**EXERCISE AIM**
Of all the lines in the records below, copy only those that contain the string "minus".

(Beginning of INFORMATION)

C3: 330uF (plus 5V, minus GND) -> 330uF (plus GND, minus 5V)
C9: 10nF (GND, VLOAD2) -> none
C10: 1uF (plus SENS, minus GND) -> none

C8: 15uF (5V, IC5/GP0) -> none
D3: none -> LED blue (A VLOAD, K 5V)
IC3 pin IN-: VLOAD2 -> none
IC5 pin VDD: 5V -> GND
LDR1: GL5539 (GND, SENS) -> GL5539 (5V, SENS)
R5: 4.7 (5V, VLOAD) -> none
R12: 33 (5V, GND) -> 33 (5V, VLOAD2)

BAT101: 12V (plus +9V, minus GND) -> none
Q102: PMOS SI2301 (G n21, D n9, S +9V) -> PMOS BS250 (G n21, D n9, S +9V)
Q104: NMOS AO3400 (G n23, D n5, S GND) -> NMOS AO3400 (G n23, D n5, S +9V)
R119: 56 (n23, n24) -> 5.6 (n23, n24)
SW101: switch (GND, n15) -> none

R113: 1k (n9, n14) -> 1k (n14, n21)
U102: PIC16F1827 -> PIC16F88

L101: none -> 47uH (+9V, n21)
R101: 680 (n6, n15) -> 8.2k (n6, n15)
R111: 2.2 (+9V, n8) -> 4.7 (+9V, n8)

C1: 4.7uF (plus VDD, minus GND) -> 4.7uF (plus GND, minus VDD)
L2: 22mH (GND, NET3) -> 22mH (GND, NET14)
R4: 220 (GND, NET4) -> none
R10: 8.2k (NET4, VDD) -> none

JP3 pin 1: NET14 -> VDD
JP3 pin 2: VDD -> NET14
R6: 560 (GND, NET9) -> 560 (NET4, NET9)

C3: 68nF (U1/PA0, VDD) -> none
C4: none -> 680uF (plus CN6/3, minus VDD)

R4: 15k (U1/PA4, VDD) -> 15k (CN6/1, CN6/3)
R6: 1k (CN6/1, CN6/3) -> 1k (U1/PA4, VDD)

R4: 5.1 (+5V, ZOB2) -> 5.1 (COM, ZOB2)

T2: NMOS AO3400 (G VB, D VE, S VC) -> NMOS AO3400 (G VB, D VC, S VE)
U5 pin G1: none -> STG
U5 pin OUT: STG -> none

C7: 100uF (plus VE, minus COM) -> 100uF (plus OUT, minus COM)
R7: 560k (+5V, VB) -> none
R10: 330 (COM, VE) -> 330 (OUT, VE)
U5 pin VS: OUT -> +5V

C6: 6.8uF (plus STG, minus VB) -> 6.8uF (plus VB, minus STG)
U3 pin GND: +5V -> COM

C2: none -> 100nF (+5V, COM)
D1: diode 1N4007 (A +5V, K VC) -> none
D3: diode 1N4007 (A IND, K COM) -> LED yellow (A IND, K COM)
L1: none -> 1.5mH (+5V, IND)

(End of INFORMATION)

**ANSWER AREA**
C3: 330uF (plus 5V, minus GND) -> 330uF (plus GND, minus 5V)
C10: 1uF (plus SENS, minus GND) -> none
BAT101: 12V (plus +9V, minus GND) -> none
C1: 4.7uF (plus VDD, minus GND) -> 4.7uF (plus GND, minus VDD)
C4: none -> 680uF (plus CN6/3, minus VDD)
C7: 100uF (plus VE, minus COM) -> 100uF (plus OUT, minus COM)
C6: 6.8uF (plus STG, minus VB) -> 6.8uF (plus VB, minus STG)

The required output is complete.